=== SUPPLIED DATA ===

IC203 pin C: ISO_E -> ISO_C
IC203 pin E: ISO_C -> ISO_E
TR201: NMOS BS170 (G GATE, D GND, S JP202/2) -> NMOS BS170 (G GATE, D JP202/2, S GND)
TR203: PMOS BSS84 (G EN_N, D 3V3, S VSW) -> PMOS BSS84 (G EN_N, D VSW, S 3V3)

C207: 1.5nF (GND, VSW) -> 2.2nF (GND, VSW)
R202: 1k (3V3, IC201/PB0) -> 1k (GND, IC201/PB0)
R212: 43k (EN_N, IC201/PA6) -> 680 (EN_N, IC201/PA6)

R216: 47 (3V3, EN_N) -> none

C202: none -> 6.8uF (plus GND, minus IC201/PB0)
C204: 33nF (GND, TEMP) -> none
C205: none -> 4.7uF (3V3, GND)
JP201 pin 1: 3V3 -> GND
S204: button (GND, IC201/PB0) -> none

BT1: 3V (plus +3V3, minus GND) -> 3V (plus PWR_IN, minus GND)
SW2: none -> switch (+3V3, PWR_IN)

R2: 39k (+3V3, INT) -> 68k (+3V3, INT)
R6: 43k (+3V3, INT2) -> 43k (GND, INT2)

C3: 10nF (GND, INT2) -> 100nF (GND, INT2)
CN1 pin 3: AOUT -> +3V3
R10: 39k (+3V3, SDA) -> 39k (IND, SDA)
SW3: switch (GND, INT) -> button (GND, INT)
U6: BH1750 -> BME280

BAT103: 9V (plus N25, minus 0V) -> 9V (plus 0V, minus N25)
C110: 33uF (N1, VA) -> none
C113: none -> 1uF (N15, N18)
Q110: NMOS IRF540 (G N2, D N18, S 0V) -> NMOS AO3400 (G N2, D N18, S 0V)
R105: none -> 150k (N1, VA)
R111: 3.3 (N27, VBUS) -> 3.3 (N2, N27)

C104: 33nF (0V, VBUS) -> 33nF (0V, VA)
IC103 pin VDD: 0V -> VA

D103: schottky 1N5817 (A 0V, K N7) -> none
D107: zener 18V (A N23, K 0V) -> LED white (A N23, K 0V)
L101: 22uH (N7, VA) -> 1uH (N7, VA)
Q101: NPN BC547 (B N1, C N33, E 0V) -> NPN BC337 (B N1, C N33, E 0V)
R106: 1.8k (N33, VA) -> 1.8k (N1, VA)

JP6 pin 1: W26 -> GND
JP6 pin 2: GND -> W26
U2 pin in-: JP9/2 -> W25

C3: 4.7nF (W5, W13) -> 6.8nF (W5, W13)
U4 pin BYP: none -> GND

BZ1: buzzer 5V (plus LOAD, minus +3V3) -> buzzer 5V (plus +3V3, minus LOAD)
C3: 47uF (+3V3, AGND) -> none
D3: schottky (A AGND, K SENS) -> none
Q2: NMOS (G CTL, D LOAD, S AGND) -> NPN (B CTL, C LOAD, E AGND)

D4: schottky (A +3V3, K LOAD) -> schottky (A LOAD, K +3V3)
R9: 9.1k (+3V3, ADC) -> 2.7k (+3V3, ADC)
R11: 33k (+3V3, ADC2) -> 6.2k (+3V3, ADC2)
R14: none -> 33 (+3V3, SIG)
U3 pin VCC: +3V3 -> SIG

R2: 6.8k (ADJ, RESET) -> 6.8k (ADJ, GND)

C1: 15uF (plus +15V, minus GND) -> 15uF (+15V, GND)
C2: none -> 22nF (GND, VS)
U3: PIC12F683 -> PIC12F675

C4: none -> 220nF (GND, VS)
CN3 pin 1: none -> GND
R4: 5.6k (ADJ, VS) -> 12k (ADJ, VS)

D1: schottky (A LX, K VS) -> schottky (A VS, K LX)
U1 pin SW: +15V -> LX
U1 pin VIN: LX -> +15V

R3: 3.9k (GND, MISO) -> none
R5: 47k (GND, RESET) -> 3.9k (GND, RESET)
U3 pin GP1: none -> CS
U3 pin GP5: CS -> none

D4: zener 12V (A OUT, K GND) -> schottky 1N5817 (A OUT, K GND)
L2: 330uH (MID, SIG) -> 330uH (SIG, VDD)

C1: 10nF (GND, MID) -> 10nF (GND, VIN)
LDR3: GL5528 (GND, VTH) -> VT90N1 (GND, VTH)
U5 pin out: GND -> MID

===

• EXERCISE REQUIREMENTS
For the word "NMOS", find every line in the data that holds it and copy that line.

• SOLUTION FOR THIS EXERCISE
TR201: NMOS BS170 (G GATE, D GND, S JP202/2) -> NMOS BS170 (G GATE, D JP202/2, S GND)
Q110: NMOS IRF540 (G N2, D N18, S 0V) -> NMOS AO3400 (G N2, D N18, S 0V)
Q2: NMOS (G CTL, D LOAD, S AGND) -> NPN (B CTL, C LOAD, E AGND)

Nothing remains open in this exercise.